Action item: An exact transcript is required of the lines below, from the one containing "black brick J1:J3" through the very last; leave every picture out of it.

Collected data entries
----
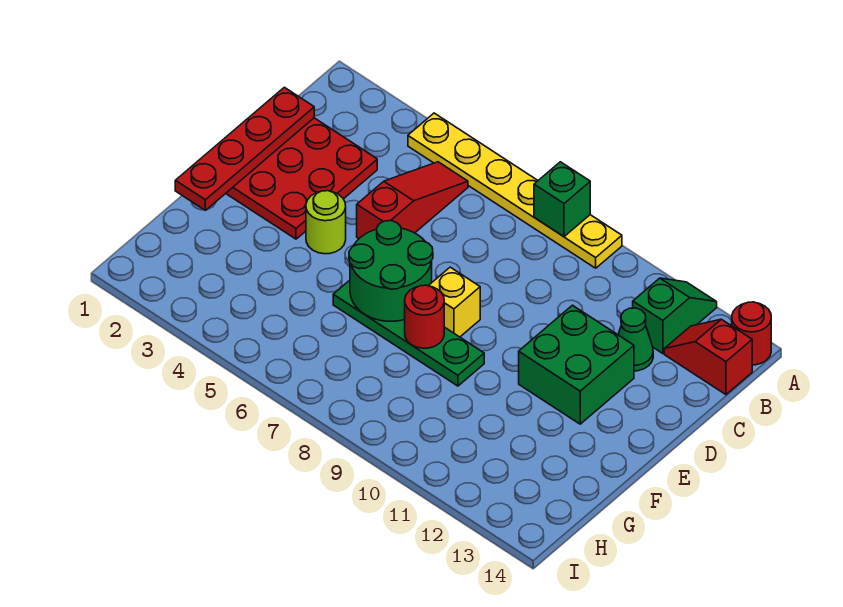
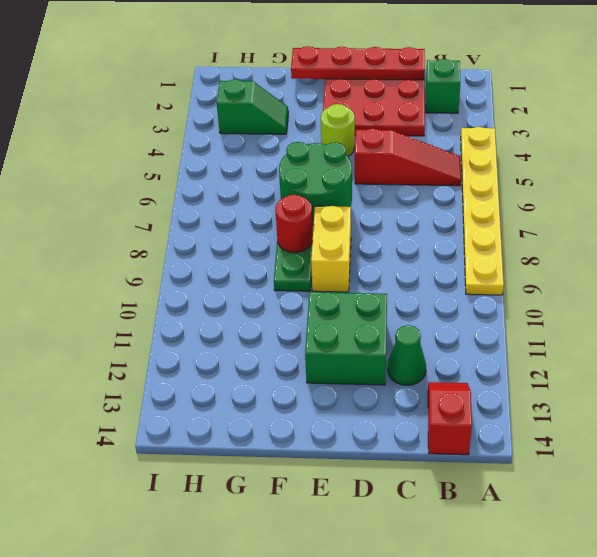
green brick A8 level 2 -> green brick B2 level 1
green slope A12:B12 level 1 top B -> green slope G3:H3 level 1 top H
red round brick A14 level 1 -> none
yellow brick E8 level 1 -> yellow brick E8:E9 level 1

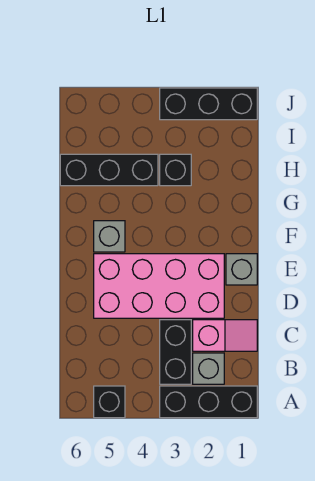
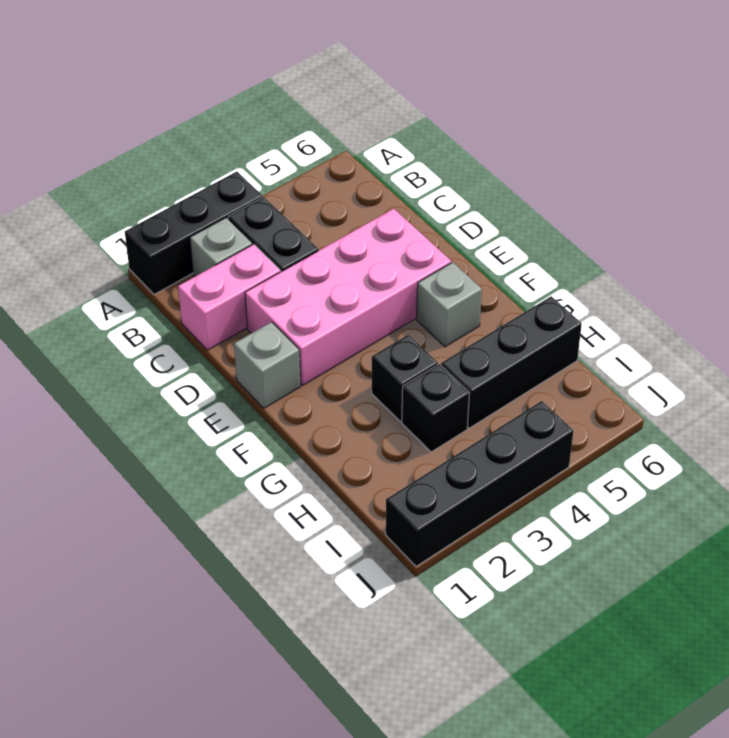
black brick A5 level 1 -> black brick G3 level 1
pink slope C1:C2 level 1 top 2 -> pink brick C1:C2 level 1
black brick J1:J3 level 1 -> black brick J1:J4 level 1

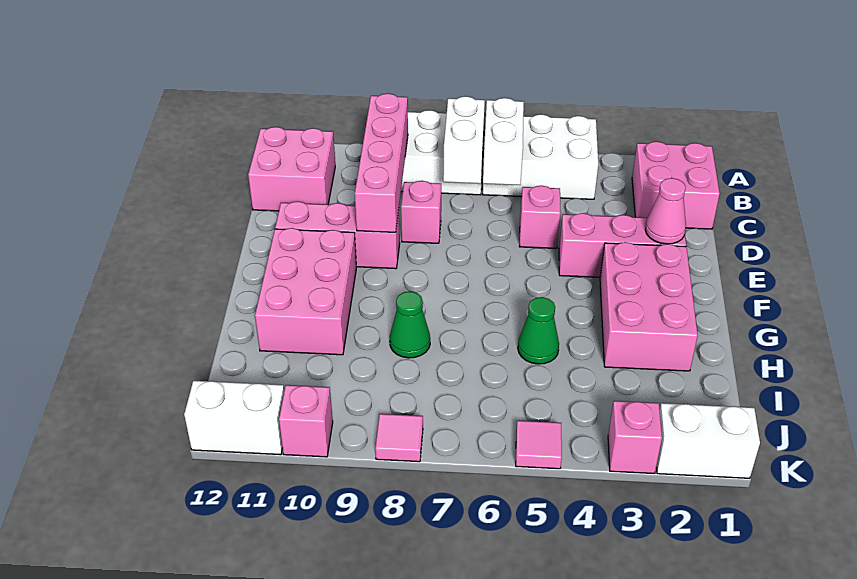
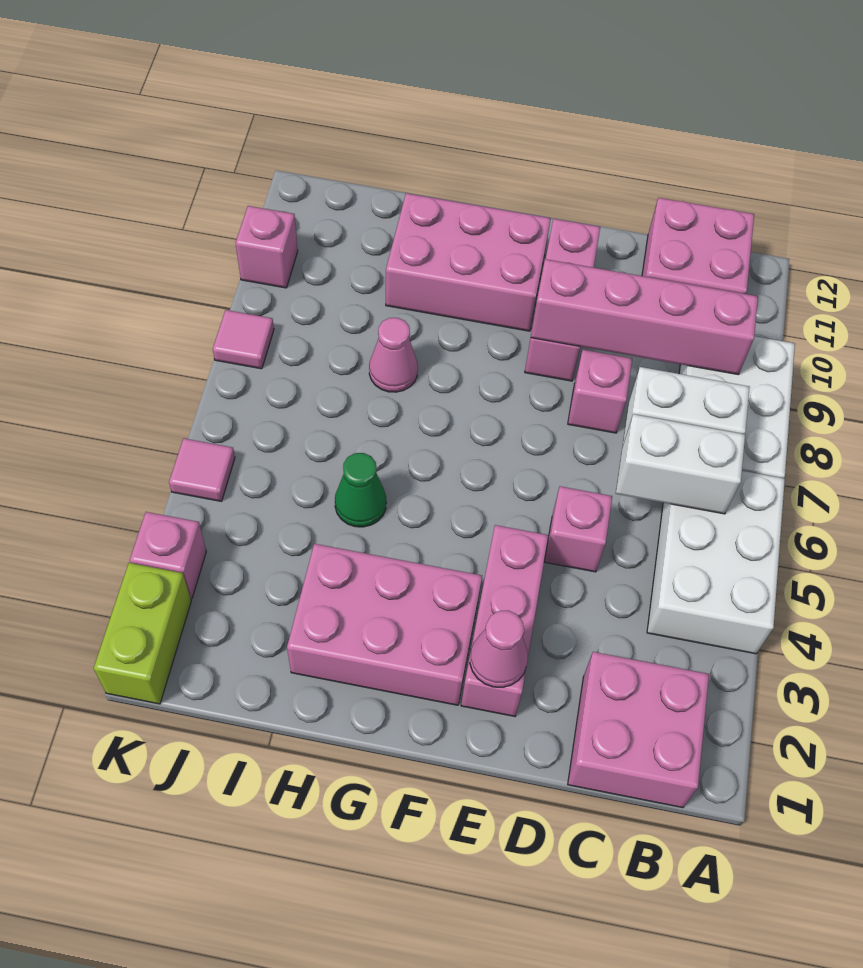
green cone H8 level 1 -> pink cone H8 level 1
white brick K1:K2 level 1 -> lime brick K1:K2 level 1
white brick K11:K12 level 1 -> none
----
Answer to this task:
black brick J1:J3 level 1 -> black brick J1:J4 level 1

green cone H8 level 1 -> pink cone H8 level 1
white brick K1:K2 level 1 -> lime brick K1:K2 level 1
white brick K11:K12 level 1 -> none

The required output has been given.